Work to be completed:
Your answer must contain each line of the data, copied exactly.

Records to process:

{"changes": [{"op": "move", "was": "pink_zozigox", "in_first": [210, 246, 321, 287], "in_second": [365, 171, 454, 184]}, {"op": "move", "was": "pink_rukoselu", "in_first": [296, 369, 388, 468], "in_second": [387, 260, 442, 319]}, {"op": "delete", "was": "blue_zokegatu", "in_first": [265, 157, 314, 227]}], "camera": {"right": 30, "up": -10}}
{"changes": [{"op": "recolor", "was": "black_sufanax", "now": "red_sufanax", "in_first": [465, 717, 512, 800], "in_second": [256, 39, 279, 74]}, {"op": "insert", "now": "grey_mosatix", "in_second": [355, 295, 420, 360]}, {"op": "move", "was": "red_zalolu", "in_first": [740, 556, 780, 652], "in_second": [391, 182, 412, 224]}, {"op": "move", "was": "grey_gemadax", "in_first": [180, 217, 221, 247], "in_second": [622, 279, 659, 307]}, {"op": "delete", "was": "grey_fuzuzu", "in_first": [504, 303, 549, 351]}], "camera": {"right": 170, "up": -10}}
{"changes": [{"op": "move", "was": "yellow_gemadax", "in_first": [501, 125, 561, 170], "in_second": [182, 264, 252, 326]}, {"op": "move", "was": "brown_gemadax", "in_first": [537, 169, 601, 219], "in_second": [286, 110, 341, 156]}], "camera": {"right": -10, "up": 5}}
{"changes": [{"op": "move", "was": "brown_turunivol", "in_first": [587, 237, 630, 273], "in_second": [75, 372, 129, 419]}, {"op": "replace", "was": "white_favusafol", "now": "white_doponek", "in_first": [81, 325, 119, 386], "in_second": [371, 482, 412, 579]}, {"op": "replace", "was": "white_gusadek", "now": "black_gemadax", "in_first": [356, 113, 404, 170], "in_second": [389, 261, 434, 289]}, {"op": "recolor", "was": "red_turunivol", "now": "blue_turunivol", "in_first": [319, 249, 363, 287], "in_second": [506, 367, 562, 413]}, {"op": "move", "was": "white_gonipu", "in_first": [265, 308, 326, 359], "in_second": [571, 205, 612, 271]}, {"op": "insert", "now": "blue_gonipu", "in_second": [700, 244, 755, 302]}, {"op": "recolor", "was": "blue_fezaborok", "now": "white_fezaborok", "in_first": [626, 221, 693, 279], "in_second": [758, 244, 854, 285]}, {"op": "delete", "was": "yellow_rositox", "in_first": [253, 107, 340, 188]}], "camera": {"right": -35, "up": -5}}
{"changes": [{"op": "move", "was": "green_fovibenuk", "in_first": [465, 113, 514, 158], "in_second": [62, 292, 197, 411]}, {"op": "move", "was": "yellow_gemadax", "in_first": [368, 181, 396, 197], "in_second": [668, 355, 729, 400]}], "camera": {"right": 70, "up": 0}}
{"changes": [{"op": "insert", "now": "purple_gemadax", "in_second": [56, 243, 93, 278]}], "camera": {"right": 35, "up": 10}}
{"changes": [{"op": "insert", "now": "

Answer to this exercise:
{"changes": [{"op": "move", "was": "pink_zozigox", "in_first": [210, 246, 321, 287], "in_second": [365, 171, 454, 184]}, {"op": "move", "was": "pink_rukoselu", "in_first": [296, 369, 388, 468], "in_second": [387, 260, 442, 319]}, {"op": "delete", "was": "blue_zokegatu", "in_first": [265, 157, 314, 227]}], "camera": {"right": 30, "up": -10}}
{"changes": [{"op": "recolor", "was": "black_sufanax", "now": "red_sufanax", "in_first": [465, 717, 512, 800], "in_second": [256, 39, 279, 74]}, {"op": "insert", "now": "grey_mosatix", "in_second": [355, 295, 420, 360]}, {"op": "move", "was": "red_zalolu", "in_first": [740, 556, 780, 652], "in_second": [391, 182, 412, 224]}, {"op": "move", "was": "grey_gemadax", "in_first": [180, 217, 221, 247], "in_second": [622, 279, 659, 307]}, {"op": "delete", "was": "grey_fuzuzu", "in_first": [504, 303, 549, 351]}], "camera": {"right": 170, "up": -10}}
{"changes": [{"op": "move", "was": "yellow_gemadax", "in_first": [501, 125, 561, 170], "in_second": [182, 264, 252, 326]}, {"op": "move", "was": "brown_gemadax", "in_first": [537, 169, 601, 219], "in_second": [286, 110, 341, 156]}], "camera": {"right": -10, "up": 5}}
{"changes": [{"op": "move", "was": "brown_turunivol", "in_first": [587, 237, 630, 273], "in_second": [75, 372, 129, 419]}, {"op": "replace", "was": "white_favusafol", "now": "white_doponek", "in_first": [81, 325, 119, 386], "in_second": [371, 482, 412, 579]}, {"op": "replace", "was": "white_gusadek", "now": "black_gemadax", "in_first": [356, 113, 404, 170], "in_second": [389, 261, 434, 289]}, {"op": "recolor", "was": "red_turunivol", "now": "blue_turunivol", "in_first": [319, 249, 363, 287], "in_second": [506, 367, 562, 413]}, {"op": "move", "was": "white_gonipu", "in_first": [265, 308, 326, 359], "in_second": [571, 205, 612, 271]}, {"op": "insert", "now": "blue_gonipu", "in_second": [700, 244, 755, 302]}, {"op": "recolor", "was": "blue_fezaborok", "now": "white_fezaborok", "in_first": [626, 221, 693, 279], "in_second": [758, 244, 854, 285]}, {"op": "delete", "was": "yellow_rositox", "in_first": [253, 107, 340, 188]}], "camera": {"right": -35, "up": -5}}
{"changes": [{"op": "move", "was": "green_fovibenuk", "in_first": [465, 113, 514, 158], "in_second": [62, 292, 197, 411]}, {"op": "move", "was": "yellow_gemadax", "in_first": [368, 181, 396, 197], "in_second": [668, 355, 729, 400]}], "camera": {"right": 70, "up": 0}}
{"changes": [{"op": "insert", "now": "purple_gemadax", "in_second": [56, 243, 93, 278]}], "camera": {"right": 35, "up": 10}}
{"changes": [{"op": "insert", "now": "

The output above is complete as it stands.